-------- RAW DATA --------

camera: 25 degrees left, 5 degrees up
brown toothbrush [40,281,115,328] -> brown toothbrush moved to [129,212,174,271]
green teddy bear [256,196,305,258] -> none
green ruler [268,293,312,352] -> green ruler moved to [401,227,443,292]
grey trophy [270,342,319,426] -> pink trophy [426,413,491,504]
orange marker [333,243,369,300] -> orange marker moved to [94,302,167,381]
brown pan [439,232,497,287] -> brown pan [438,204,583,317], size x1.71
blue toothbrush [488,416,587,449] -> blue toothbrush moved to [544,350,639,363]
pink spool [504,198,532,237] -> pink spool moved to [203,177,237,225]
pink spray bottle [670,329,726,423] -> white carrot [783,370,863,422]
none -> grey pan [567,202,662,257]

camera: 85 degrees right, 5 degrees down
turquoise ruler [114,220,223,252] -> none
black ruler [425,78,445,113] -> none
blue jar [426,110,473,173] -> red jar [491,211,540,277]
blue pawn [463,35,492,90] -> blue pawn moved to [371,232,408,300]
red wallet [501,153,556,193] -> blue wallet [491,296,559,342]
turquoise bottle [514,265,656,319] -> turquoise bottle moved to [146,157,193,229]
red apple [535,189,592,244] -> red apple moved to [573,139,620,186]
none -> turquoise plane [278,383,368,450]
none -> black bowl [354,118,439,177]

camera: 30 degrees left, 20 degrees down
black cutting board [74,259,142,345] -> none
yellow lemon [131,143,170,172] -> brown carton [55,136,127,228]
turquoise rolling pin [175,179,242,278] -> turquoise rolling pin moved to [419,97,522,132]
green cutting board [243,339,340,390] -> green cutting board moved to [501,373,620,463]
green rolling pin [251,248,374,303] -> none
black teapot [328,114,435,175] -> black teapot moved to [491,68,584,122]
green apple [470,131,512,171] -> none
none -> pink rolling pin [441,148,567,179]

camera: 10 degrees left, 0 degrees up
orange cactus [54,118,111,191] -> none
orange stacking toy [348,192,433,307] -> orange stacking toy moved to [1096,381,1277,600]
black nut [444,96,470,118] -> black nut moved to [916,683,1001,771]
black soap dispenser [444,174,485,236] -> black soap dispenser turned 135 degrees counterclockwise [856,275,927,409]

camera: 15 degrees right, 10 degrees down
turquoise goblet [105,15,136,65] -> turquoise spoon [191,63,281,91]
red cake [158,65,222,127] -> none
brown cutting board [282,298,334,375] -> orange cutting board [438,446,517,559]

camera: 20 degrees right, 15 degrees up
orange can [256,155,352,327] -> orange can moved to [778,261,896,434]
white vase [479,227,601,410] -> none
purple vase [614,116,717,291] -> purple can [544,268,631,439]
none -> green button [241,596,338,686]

--------

→ ASSIGNMENT
Set down, unchanged, only those lines above that fall between the line with "black soap dispenser [444,174,485,236]" and the line with "white vase [479,227,601,410] -> none", the two end lines included.

→ RESPONSE TO THIS EXERCISE
black soap dispenser [444,174,485,236] -> black soap dispenser turned 135 degrees counterclockwise [856,275,927,409]

camera: 15 degrees right, 10 degrees down
turquoise goblet [105,15,136,65] -> turquoise spoon [191,63,281,91]
red cake [158,65,222,127] -> none
brown cutting board [282,298,334,375] -> orange cutting board [438,446,517,559]

camera: 20 degrees right, 15 degrees up
orange can [256,155,352,327] -> orange can moved to [778,261,896,434]
white vase [479,227,601,410] -> none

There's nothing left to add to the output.